(ACTIVITY):
Go through the records and give each one again exactly, omitting the images.

+++++

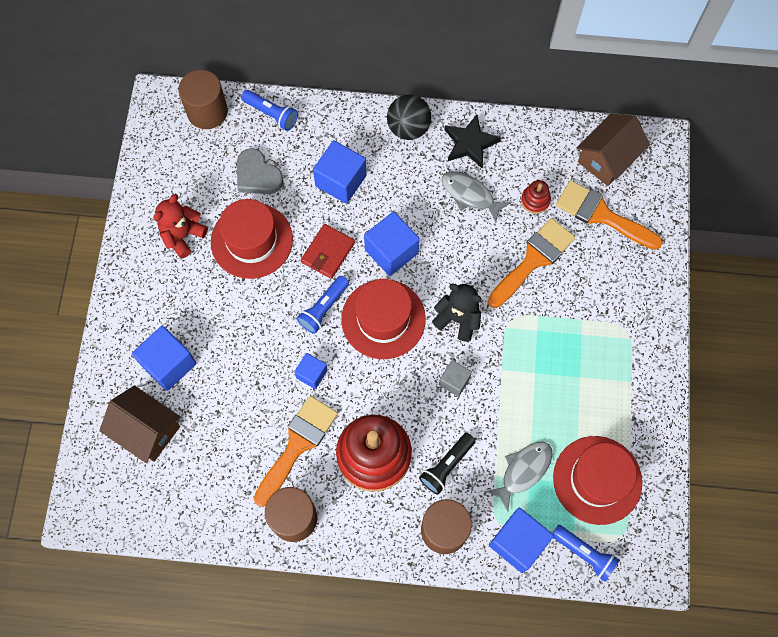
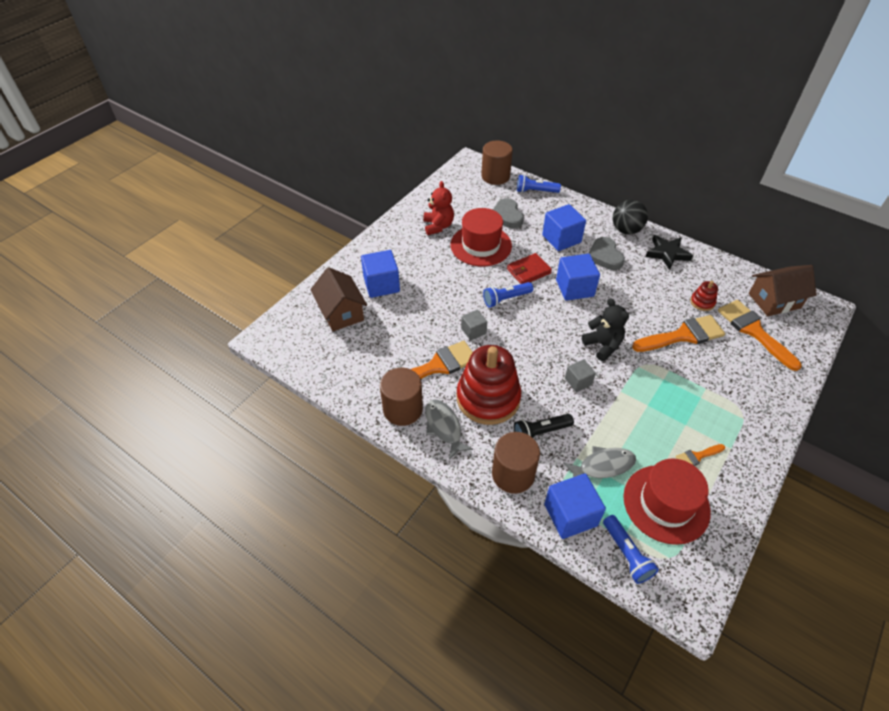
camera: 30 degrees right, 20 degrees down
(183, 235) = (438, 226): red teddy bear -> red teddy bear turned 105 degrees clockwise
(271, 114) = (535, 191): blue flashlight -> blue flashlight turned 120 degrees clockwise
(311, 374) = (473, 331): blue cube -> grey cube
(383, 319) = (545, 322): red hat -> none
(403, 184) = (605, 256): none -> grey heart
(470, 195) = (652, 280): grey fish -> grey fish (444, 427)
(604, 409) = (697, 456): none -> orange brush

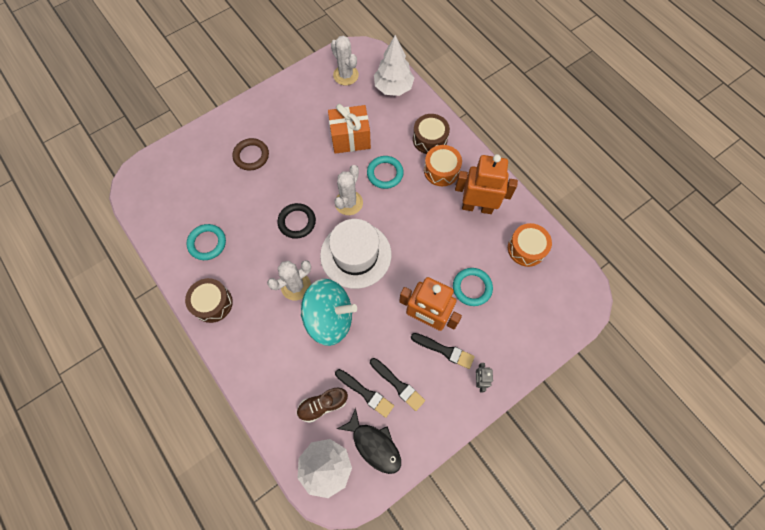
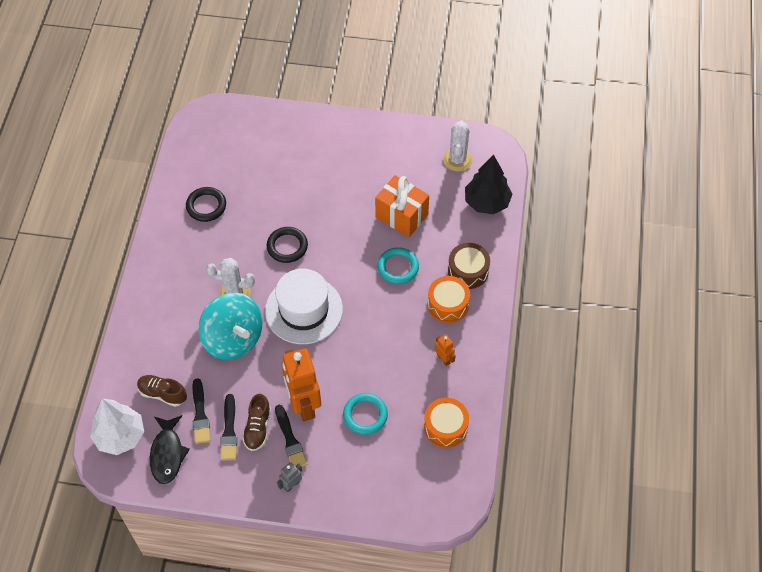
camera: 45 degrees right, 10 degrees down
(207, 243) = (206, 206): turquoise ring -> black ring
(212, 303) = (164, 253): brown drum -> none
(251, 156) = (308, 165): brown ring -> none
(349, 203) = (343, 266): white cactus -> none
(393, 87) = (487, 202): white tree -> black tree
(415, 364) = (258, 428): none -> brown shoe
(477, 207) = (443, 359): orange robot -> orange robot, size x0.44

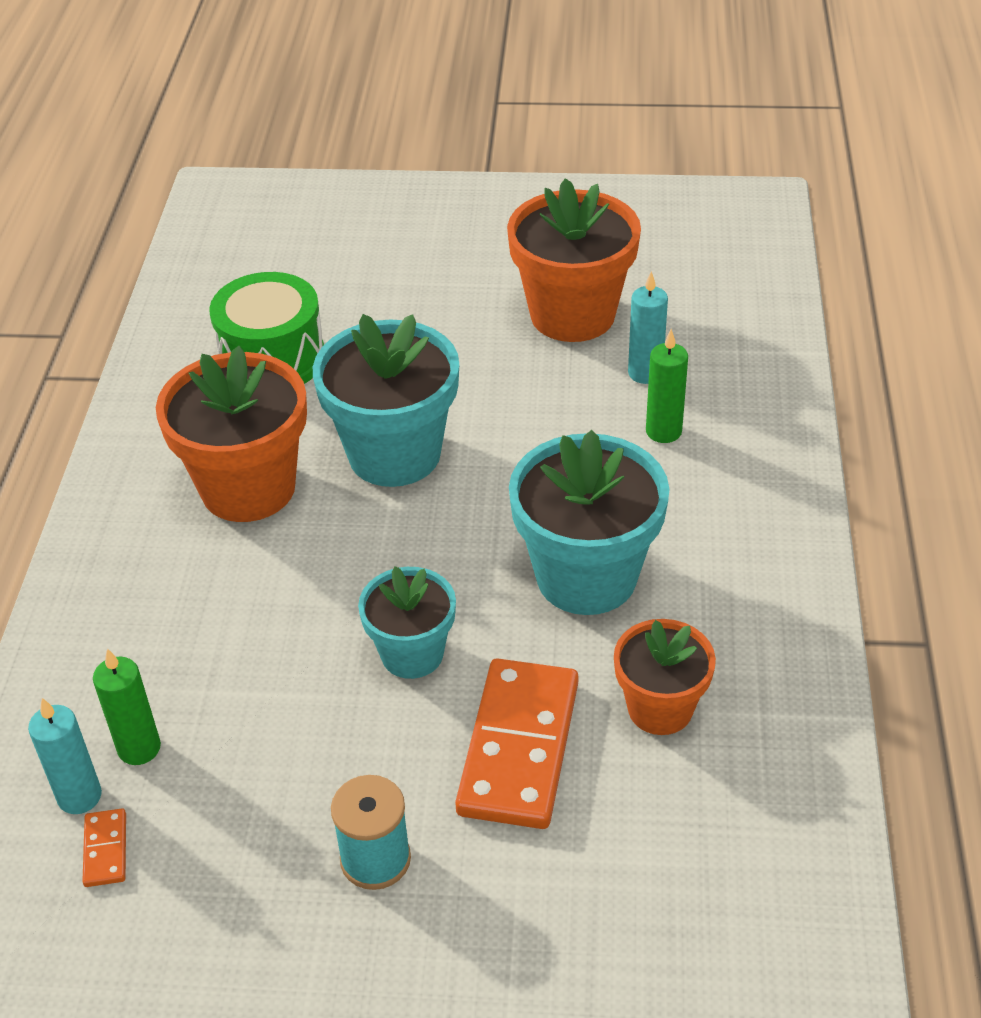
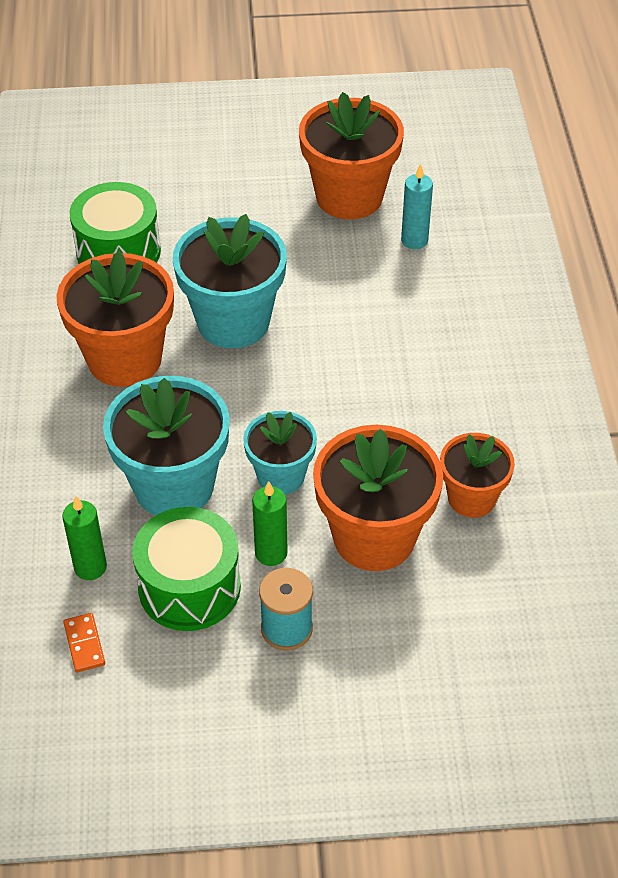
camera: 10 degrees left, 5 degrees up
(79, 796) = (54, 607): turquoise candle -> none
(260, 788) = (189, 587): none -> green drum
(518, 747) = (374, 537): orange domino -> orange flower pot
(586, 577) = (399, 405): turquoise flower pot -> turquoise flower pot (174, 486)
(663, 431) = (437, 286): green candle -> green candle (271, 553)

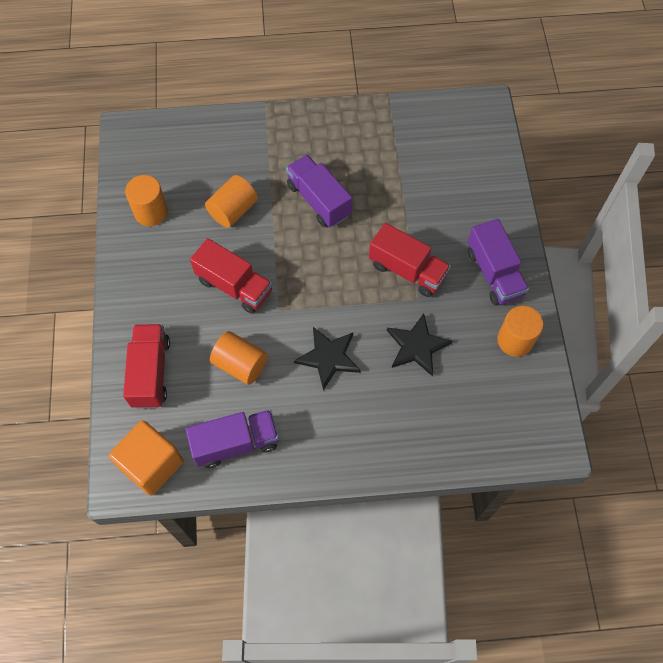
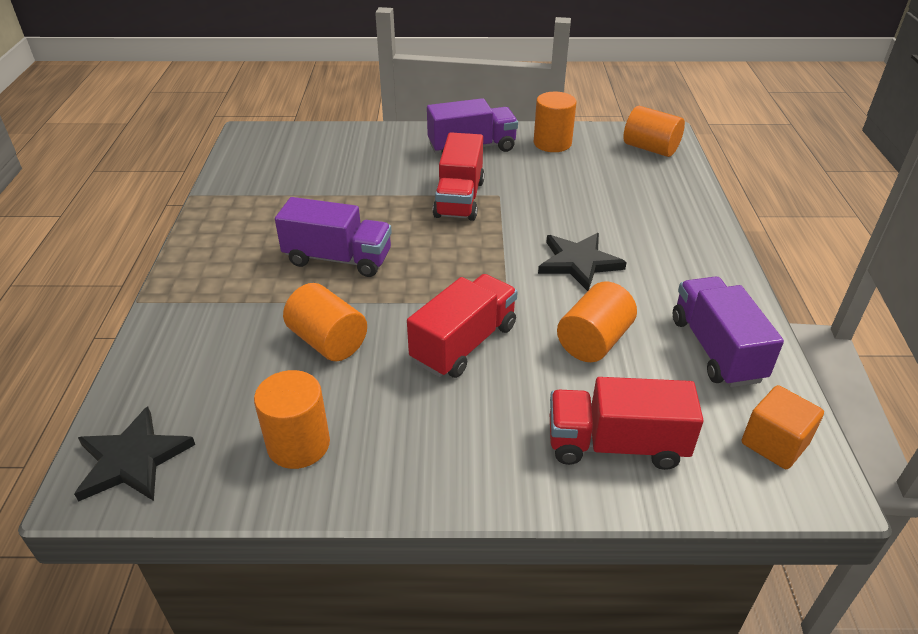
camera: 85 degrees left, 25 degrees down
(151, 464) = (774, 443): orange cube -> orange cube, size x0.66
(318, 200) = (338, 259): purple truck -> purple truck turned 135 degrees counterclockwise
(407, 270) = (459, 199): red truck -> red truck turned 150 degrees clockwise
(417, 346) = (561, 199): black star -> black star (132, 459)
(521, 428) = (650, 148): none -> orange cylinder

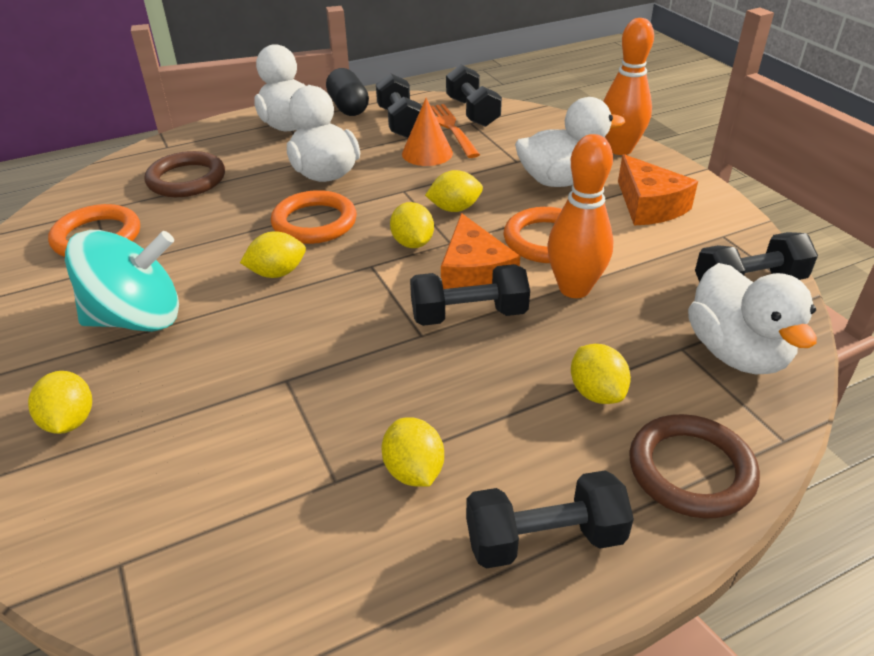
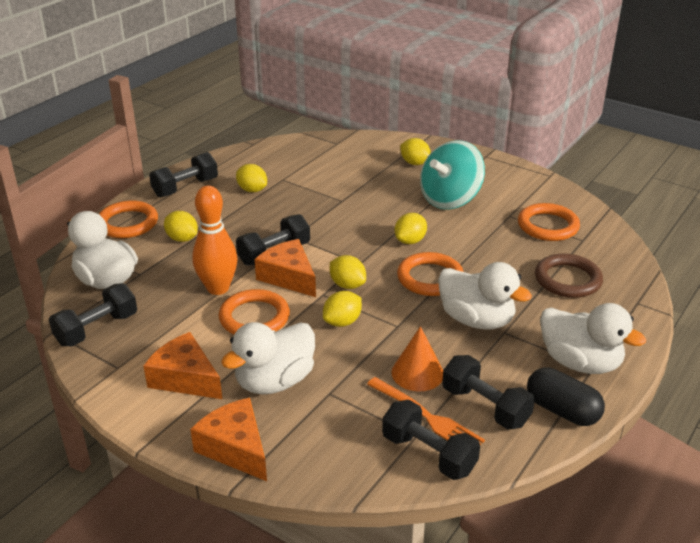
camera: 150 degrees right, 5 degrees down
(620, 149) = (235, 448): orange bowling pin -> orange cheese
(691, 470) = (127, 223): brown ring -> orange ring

+++++

(RESPONSE TO THIS TASK):
camera: 30 degrees right, 20 degrees down
(183, 235) = (438, 226): red teddy bear -> red teddy bear turned 105 degrees clockwise
(271, 114) = (535, 191): blue flashlight -> blue flashlight turned 120 degrees clockwise
(311, 374) = (473, 331): blue cube -> grey cube
(383, 319) = (545, 322): red hat -> none
(403, 184) = (605, 256): none -> grey heart
(470, 195) = (652, 280): grey fish -> grey fish (444, 427)
(604, 409) = (697, 456): none -> orange brush

camera: 45 degrees right, 10 degrees down
(207, 243) = (206, 206): turquoise ring -> black ring
(212, 303) = (164, 253): brown drum -> none
(251, 156) = (308, 165): brown ring -> none
(349, 203) = (343, 266): white cactus -> none
(393, 87) = (487, 202): white tree -> black tree
(415, 364) = (258, 428): none -> brown shoe
(477, 207) = (443, 359): orange robot -> orange robot, size x0.44

camera: 10 degrees left, 5 degrees up
(79, 796) = (54, 607): turquoise candle -> none
(260, 788) = (189, 587): none -> green drum
(518, 747) = (374, 537): orange domino -> orange flower pot
(586, 577) = (399, 405): turquoise flower pot -> turquoise flower pot (174, 486)
(663, 431) = (437, 286): green candle -> green candle (271, 553)

camera: 85 degrees left, 25 degrees down
(151, 464) = (774, 443): orange cube -> orange cube, size x0.66
(318, 200) = (338, 259): purple truck -> purple truck turned 135 degrees counterclockwise
(407, 270) = (459, 199): red truck -> red truck turned 150 degrees clockwise
(417, 346) = (561, 199): black star -> black star (132, 459)
(521, 428) = (650, 148): none -> orange cylinder

camera: 150 degrees right, 5 degrees down
(620, 149) = (235, 448): orange bowling pin -> orange cheese
(691, 470) = (127, 223): brown ring -> orange ring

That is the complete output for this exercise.